### Task prompt
Restate, in full and unchanged, the entries that follow, but not their pictures.

Source records
───

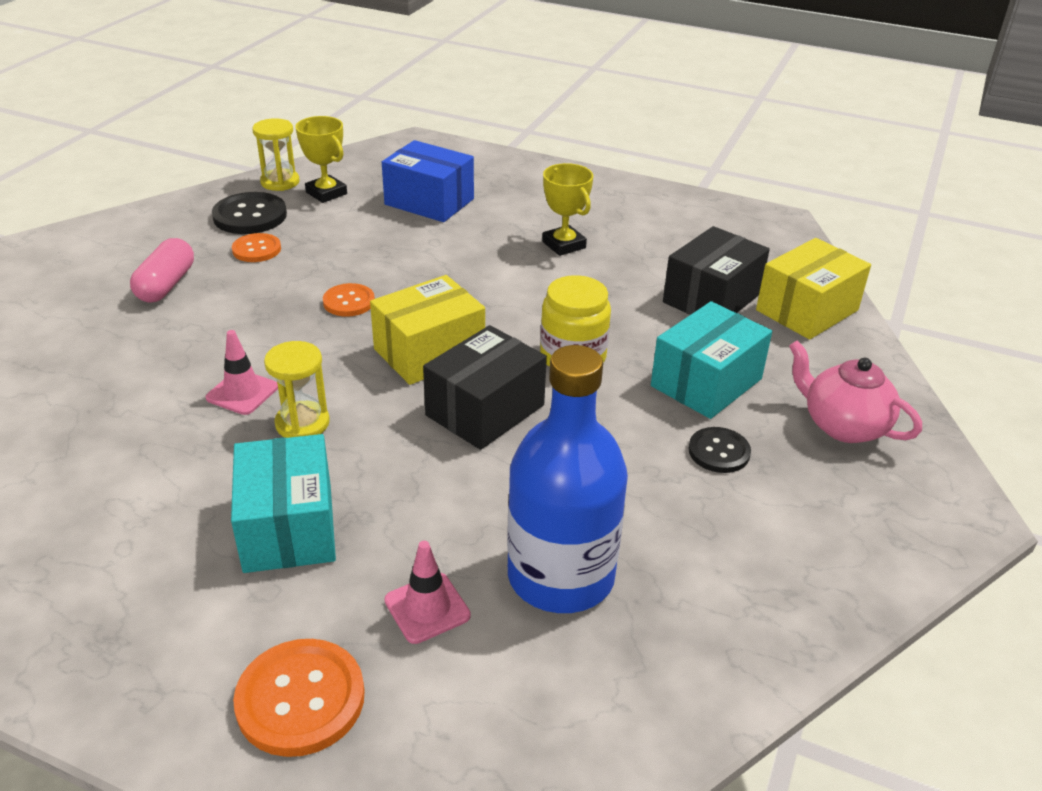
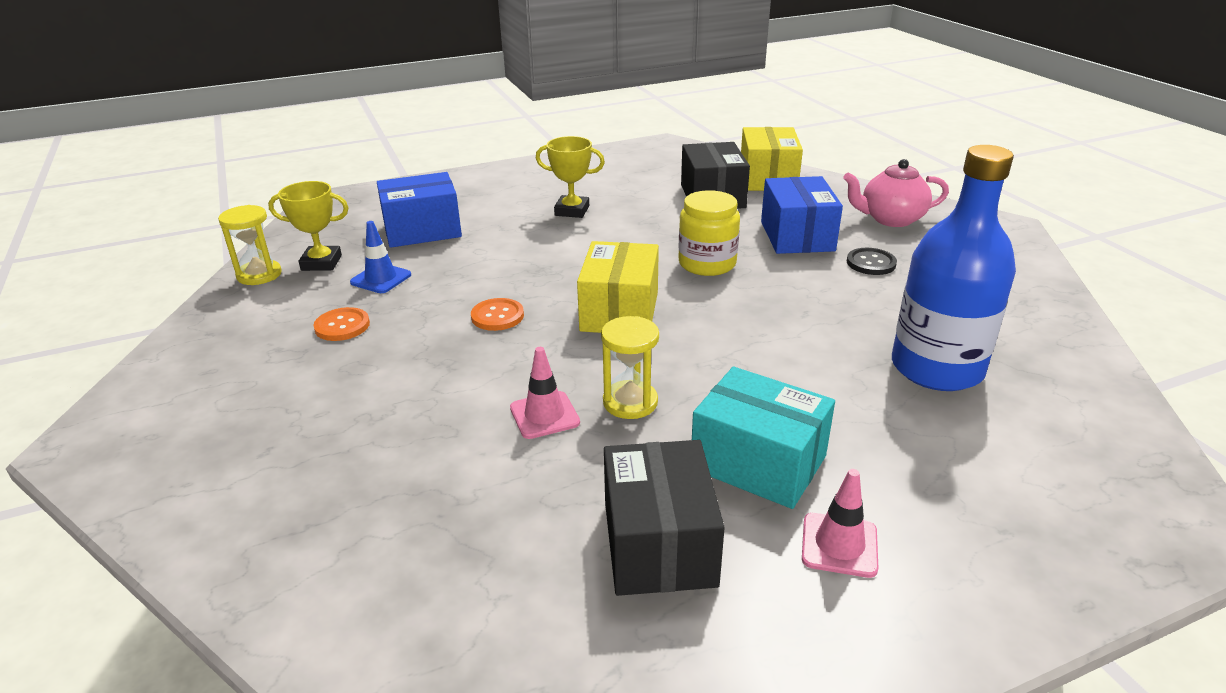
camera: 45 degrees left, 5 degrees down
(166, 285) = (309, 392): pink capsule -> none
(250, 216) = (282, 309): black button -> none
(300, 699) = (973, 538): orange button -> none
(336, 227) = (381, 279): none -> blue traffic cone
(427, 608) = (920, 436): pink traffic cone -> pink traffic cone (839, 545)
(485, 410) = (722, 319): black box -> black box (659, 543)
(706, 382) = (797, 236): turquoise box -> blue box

───

### Reply to the task
camera: 45 degrees left, 5 degrees down
(166, 285) = (309, 392): pink capsule -> none
(250, 216) = (282, 309): black button -> none
(300, 699) = (973, 538): orange button -> none
(336, 227) = (381, 279): none -> blue traffic cone
(427, 608) = (920, 436): pink traffic cone -> pink traffic cone (839, 545)
(485, 410) = (722, 319): black box -> black box (659, 543)
(706, 382) = (797, 236): turquoise box -> blue box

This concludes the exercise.